# How to complete this task
Output all of the data verbatim.
(Information begins)
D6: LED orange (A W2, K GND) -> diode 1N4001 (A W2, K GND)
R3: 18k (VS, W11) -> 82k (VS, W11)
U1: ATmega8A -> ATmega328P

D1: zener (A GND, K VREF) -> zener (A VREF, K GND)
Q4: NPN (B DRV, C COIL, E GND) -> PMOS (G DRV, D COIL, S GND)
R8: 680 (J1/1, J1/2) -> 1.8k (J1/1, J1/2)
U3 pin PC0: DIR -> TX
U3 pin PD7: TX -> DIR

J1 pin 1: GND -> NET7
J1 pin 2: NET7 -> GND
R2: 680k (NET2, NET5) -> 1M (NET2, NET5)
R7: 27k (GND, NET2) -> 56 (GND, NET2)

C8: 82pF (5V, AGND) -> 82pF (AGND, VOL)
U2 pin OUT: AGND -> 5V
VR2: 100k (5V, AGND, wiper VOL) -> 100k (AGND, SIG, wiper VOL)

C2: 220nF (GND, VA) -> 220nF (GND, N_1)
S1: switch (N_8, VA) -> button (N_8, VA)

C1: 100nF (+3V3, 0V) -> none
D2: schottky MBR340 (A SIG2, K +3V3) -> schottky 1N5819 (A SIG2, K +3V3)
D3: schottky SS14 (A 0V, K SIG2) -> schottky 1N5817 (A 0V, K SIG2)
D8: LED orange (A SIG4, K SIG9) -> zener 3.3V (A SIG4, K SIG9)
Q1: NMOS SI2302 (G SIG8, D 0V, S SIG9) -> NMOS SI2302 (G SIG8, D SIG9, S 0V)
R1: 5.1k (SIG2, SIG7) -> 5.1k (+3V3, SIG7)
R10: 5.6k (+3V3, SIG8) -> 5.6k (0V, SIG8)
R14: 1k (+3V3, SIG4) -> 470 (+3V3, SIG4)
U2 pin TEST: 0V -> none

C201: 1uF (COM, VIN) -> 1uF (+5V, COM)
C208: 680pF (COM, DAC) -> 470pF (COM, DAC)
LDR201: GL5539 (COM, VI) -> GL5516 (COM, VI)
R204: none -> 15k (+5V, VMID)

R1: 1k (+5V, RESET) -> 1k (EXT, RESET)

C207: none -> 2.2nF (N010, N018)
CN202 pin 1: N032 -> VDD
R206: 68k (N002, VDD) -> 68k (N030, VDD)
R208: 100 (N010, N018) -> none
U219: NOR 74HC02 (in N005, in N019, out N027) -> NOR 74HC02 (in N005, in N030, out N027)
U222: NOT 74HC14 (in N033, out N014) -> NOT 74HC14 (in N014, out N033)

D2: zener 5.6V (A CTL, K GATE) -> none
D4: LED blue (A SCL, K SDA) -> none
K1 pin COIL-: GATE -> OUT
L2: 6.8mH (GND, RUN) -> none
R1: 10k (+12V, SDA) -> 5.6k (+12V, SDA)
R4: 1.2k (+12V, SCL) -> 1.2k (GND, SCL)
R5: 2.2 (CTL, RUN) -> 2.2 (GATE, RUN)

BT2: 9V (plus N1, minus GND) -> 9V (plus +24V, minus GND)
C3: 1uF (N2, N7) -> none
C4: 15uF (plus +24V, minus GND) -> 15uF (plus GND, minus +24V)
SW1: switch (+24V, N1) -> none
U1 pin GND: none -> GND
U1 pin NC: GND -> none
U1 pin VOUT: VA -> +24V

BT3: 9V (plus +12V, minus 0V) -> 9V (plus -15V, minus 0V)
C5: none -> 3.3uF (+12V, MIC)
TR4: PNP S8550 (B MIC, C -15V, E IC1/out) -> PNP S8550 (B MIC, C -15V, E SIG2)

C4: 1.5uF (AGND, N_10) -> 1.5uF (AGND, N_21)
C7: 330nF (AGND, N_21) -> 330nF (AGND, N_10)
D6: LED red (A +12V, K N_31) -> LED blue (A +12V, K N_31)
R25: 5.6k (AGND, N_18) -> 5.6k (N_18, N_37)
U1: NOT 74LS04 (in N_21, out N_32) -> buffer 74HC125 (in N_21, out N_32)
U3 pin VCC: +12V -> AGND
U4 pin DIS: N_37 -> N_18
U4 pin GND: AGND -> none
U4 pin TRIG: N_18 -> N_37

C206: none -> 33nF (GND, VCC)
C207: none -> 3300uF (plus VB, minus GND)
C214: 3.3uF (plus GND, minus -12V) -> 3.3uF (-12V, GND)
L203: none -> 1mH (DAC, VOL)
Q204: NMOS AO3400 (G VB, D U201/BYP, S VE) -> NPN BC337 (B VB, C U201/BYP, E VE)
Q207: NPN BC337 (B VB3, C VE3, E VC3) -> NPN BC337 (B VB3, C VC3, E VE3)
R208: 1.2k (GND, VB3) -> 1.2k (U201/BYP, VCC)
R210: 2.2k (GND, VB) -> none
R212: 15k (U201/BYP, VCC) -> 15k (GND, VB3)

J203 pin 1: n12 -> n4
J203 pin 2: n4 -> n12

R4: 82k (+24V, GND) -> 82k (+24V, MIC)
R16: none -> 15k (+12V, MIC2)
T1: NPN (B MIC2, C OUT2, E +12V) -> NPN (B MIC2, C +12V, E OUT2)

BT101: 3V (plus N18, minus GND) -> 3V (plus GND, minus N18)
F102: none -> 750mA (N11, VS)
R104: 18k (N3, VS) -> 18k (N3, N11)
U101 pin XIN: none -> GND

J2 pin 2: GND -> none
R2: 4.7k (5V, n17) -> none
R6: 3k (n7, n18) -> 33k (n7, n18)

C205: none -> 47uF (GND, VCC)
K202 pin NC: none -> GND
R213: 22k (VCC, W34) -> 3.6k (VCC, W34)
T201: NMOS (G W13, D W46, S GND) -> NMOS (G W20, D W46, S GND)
(Information ends)
# The completed task
D6: LED orange (A W2, K GND) -> diode 1N4001 (A W2, K GND)
R3: 18k (VS, W11) -> 82k (VS, W11)
U1: ATmega8A -> ATmega328P

D1: zener (A GND, K VREF) -> zener (A VREF, K GND)
Q4: NPN (B DRV, C COIL, E GND) -> PMOS (G DRV, D COIL, S GND)
R8: 680 (J1/1, J1/2) -> 1.8k (J1/1, J1/2)
U3 pin PC0: DIR -> TX
U3 pin PD7: TX -> DIR

J1 pin 1: GND -> NET7
J1 pin 2: NET7 -> GND
R2: 680k (NET2, NET5) -> 1M (NET2, NET5)
R7: 27k (GND, NET2) -> 56 (GND, NET2)

C8: 82pF (5V, AGND) -> 82pF (AGND, VOL)
U2 pin OUT: AGND -> 5V
VR2: 100k (5V, AGND, wiper VOL) -> 100k (AGND, SIG, wiper VOL)

C2: 220nF (GND, VA) -> 220nF (GND, N_1)
S1: switch (N_8, VA) -> button (N_8, VA)

C1: 100nF (+3V3, 0V) -> none
D2: schottky MBR340 (A SIG2, K +3V3) -> schottky 1N5819 (A SIG2, K +3V3)
D3: schottky SS14 (A 0V, K SIG2) -> schottky 1N5817 (A 0V, K SIG2)
D8: LED orange (A SIG4, K SIG9) -> zener 3.3V (A SIG4, K SIG9)
Q1: NMOS SI2302 (G SIG8, D 0V, S SIG9) -> NMOS SI2302 (G SIG8, D SIG9, S 0V)
R1: 5.1k (SIG2, SIG7) -> 5.1k (+3V3, SIG7)
R10: 5.6k (+3V3, SIG8) -> 5.6k (0V, SIG8)
R14: 1k (+3V3, SIG4) -> 470 (+3V3, SIG4)
U2 pin TEST: 0V -> none

C201: 1uF (COM, VIN) -> 1uF (+5V, COM)
C208: 680pF (COM, DAC) -> 470pF (COM, DAC)
LDR201: GL5539 (COM, VI) -> GL5516 (COM, VI)
R204: none -> 15k (+5V, VMID)

R1: 1k (+5V, RESET) -> 1k (EXT, RESET)

C207: none -> 2.2nF (N010, N018)
CN202 pin 1: N032 -> VDD
R206: 68k (N002, VDD) -> 68k (N030, VDD)
R208: 100 (N010, N018) -> none
U219: NOR 74HC02 (in N005, in N019, out N027) -> NOR 74HC02 (in N005, in N030, out N027)
U222: NOT 74HC14 (in N033, out N014) -> NOT 74HC14 (in N014, out N033)

D2: zener 5.6V (A CTL, K GATE) -> none
D4: LED blue (A SCL, K SDA) -> none
K1 pin COIL-: GATE -> OUT
L2: 6.8mH (GND, RUN) -> none
R1: 10k (+12V, SDA) -> 5.6k (+12V, SDA)
R4: 1.2k (+12V, SCL) -> 1.2k (GND, SCL)
R5: 2.2 (CTL, RUN) -> 2.2 (GATE, RUN)

BT2: 9V (plus N1, minus GND) -> 9V (plus +24V, minus GND)
C3: 1uF (N2, N7) -> none
C4: 15uF (plus +24V, minus GND) -> 15uF (plus GND, minus +24V)
SW1: switch (+24V, N1) -> none
U1 pin GND: none -> GND
U1 pin NC: GND -> none
U1 pin VOUT: VA -> +24V

BT3: 9V (plus +12V, minus 0V) -> 9V (plus -15V, minus 0V)
C5: none -> 3.3uF (+12V, MIC)
TR4: PNP S8550 (B MIC, C -15V, E IC1/out) -> PNP S8550 (B MIC, C -15V, E SIG2)

C4: 1.5uF (AGND, N_10) -> 1.5uF (AGND, N_21)
C7: 330nF (AGND, N_21) -> 330nF (AGND, N_10)
D6: LED red (A +12V, K N_31) -> LED blue (A +12V, K N_31)
R25: 5.6k (AGND, N_18) -> 5.6k (N_18, N_37)
U1: NOT 74LS04 (in N_21, out N_32) -> buffer 74HC125 (in N_21, out N_32)
U3 pin VCC: +12V -> AGND
U4 pin DIS: N_37 -> N_18
U4 pin GND: AGND -> none
U4 pin TRIG: N_18 -> N_37

C206: none -> 33nF (GND, VCC)
C207: none -> 3300uF (plus VB, minus GND)
C214: 3.3uF (plus GND, minus -12V) -> 3.3uF (-12V, GND)
L203: none -> 1mH (DAC, VOL)
Q204: NMOS AO3400 (G VB, D U201/BYP, S VE) -> NPN BC337 (B VB, C U201/BYP, E VE)
Q207: NPN BC337 (B VB3, C VE3, E VC3) -> NPN BC337 (B VB3, C VC3, E VE3)
R208: 1.2k (GND, VB3) -> 1.2k (U201/BYP, VCC)
R210: 2.2k (GND, VB) -> none
R212: 15k (U201/BYP, VCC) -> 15k (GND, VB3)

J203 pin 1: n12 -> n4
J203 pin 2: n4 -> n12

R4: 82k (+24V, GND) -> 82k (+24V, MIC)
R16: none -> 15k (+12V, MIC2)
T1: NPN (B MIC2, C OUT2, E +12V) -> NPN (B MIC2, C +12V, E OUT2)

BT101: 3V (plus N18, minus GND) -> 3V (plus GND, minus N18)
F102: none -> 750mA (N11, VS)
R104: 18k (N3, VS) -> 18k (N3, N11)
U101 pin XIN: none -> GND

J2 pin 2: GND -> none
R2: 4.7k (5V, n17) -> none
R6: 3k (n7, n18) -> 33k (n7, n18)

C205: none -> 47uF (GND, VCC)
K202 pin NC: none -> GND
R213: 22k (VCC, W34) -> 3.6k (VCC, W34)
T201: NMOS (G W13, D W46, S GND) -> NMOS (G W20, D W46, S GND)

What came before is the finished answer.